* Task brief
Below are the records; count the lines in which "right" occurs and report only that number.

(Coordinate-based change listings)
# # # # # # #

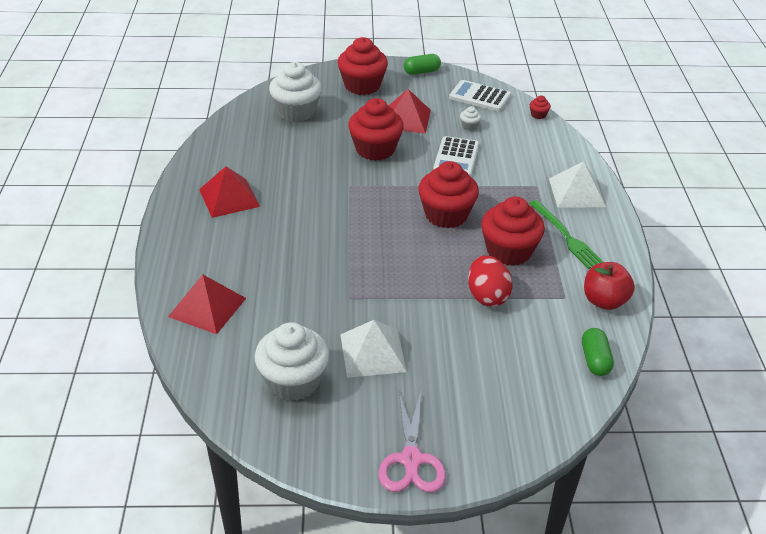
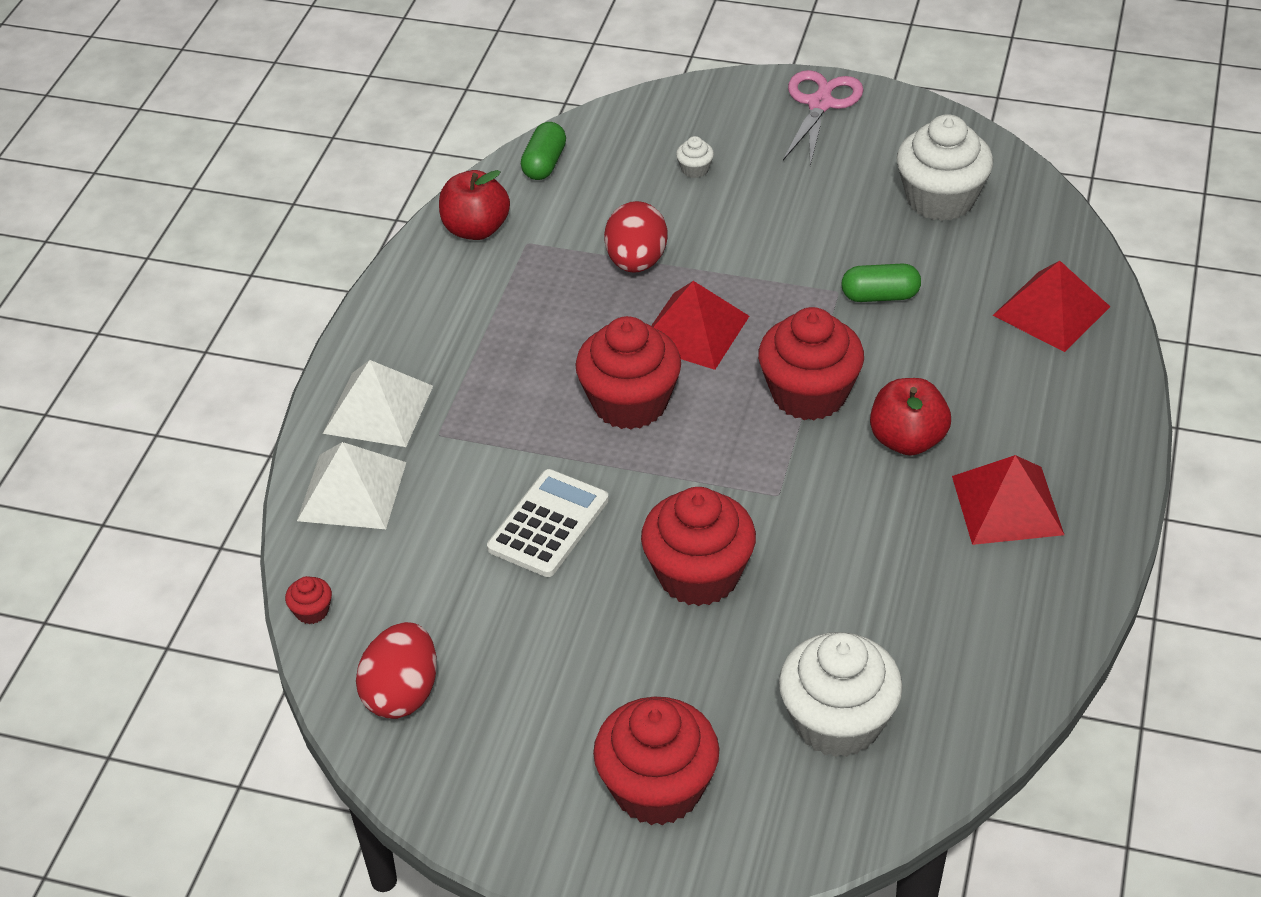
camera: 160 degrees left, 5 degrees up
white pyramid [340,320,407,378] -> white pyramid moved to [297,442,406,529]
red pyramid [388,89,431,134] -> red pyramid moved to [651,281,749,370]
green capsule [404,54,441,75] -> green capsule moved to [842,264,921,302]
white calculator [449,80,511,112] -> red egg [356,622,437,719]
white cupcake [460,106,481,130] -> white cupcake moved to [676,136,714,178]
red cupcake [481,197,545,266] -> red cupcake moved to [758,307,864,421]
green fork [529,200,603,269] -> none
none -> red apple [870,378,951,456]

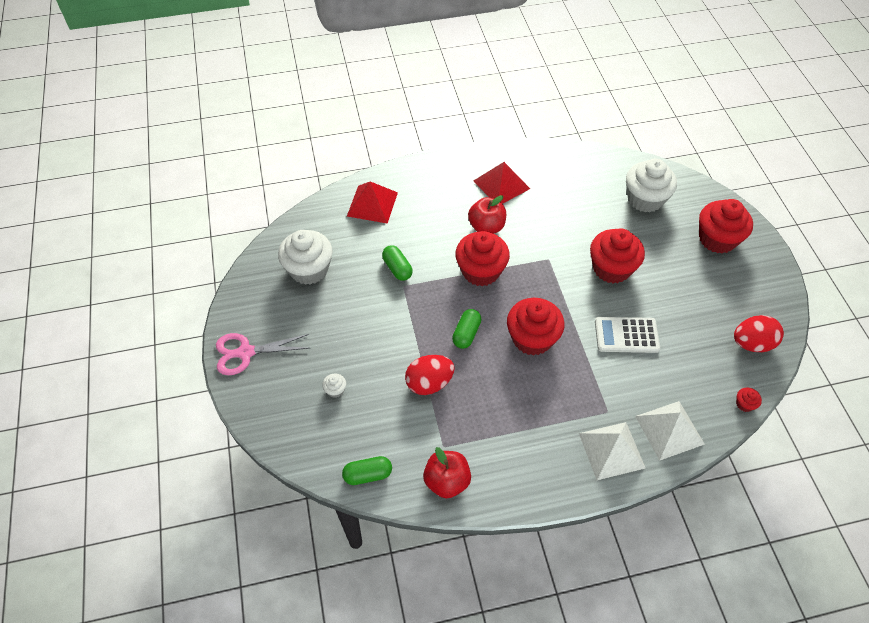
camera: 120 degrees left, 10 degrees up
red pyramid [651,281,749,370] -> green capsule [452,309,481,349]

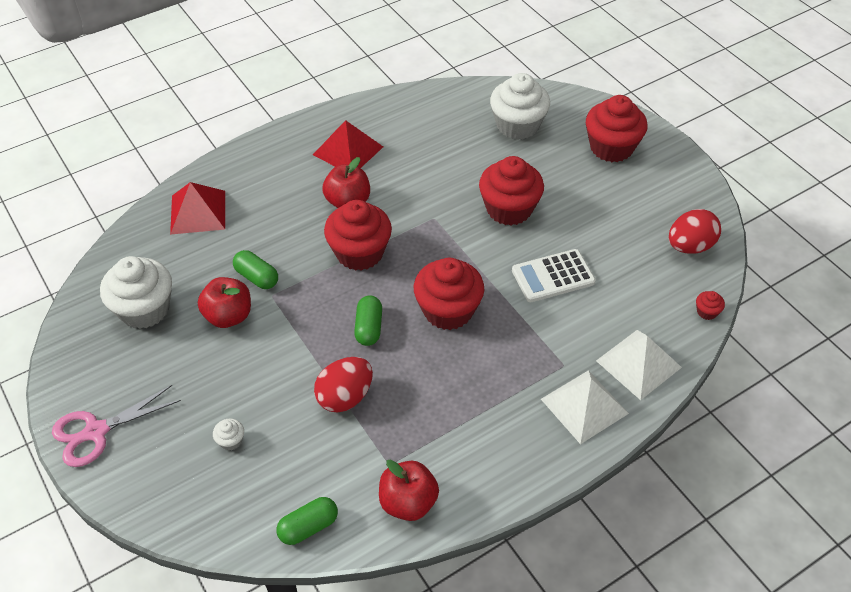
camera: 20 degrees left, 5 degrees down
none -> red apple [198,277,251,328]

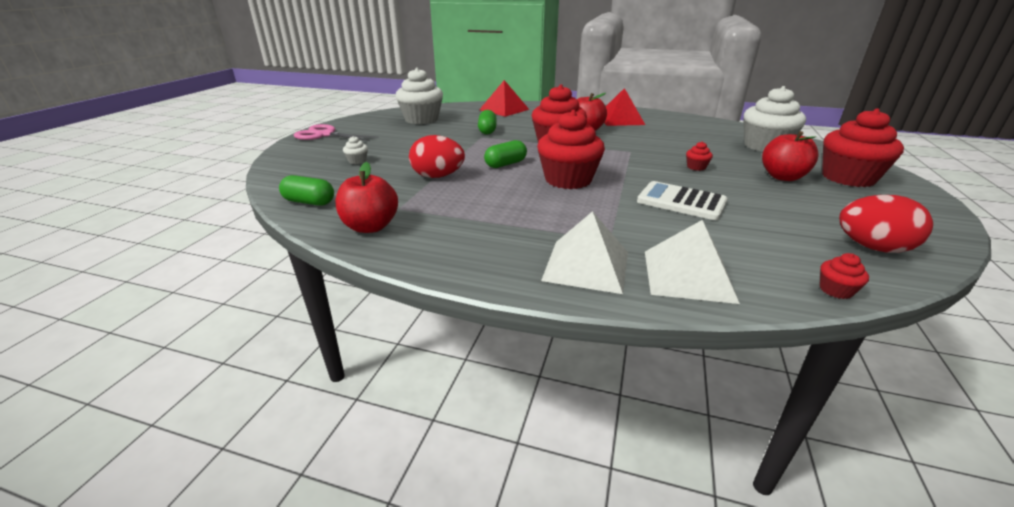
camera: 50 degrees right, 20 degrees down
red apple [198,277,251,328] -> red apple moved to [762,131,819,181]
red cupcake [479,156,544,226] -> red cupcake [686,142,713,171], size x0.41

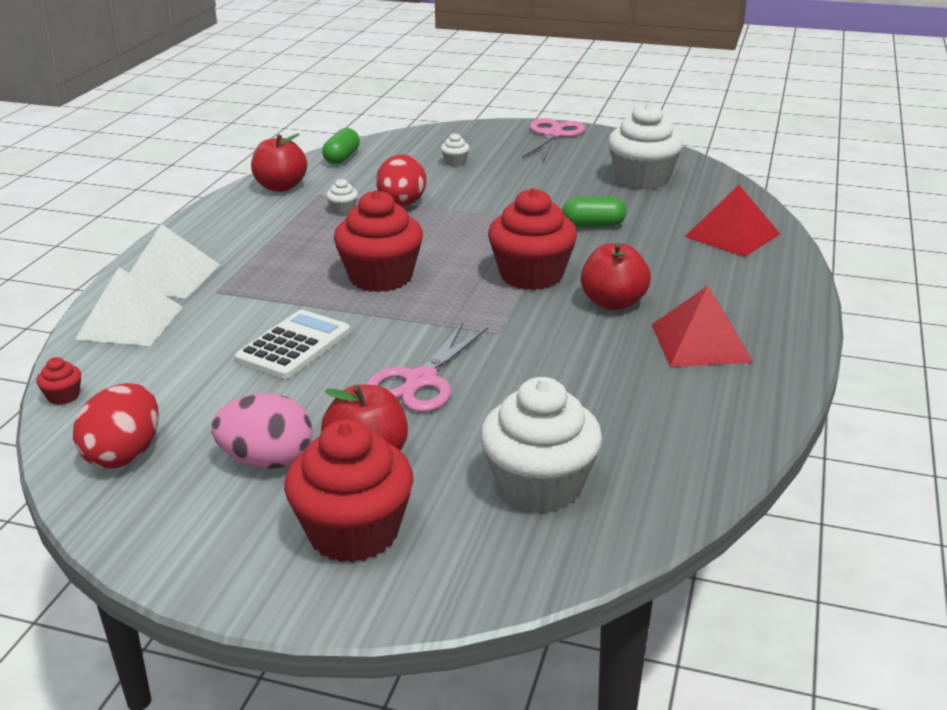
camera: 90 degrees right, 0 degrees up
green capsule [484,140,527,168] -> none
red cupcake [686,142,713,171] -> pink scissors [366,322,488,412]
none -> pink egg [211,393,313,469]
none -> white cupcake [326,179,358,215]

# # # # # # #

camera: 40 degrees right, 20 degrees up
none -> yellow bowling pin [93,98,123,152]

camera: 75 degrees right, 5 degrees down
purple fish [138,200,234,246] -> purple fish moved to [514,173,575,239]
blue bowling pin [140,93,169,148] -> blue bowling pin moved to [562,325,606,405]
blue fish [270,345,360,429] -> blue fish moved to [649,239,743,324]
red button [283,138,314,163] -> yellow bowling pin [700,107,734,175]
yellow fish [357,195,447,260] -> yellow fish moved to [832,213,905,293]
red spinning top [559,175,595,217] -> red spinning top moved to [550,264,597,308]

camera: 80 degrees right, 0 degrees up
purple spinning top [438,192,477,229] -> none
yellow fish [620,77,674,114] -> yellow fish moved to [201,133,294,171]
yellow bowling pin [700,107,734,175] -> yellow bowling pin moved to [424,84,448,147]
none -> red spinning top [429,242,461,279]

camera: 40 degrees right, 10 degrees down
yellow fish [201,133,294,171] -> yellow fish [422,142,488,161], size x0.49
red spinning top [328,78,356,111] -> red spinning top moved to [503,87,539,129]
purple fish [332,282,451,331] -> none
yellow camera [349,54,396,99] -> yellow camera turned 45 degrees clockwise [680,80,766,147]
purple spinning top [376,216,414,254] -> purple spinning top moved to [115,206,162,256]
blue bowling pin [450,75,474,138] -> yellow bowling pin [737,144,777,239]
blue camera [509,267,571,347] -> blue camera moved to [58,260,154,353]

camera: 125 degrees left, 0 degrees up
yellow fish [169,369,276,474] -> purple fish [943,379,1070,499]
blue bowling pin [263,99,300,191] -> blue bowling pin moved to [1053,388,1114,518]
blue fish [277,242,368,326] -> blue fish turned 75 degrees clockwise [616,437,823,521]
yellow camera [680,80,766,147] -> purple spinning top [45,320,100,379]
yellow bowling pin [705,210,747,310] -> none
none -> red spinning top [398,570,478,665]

# # # # # # #

* Worked solution
6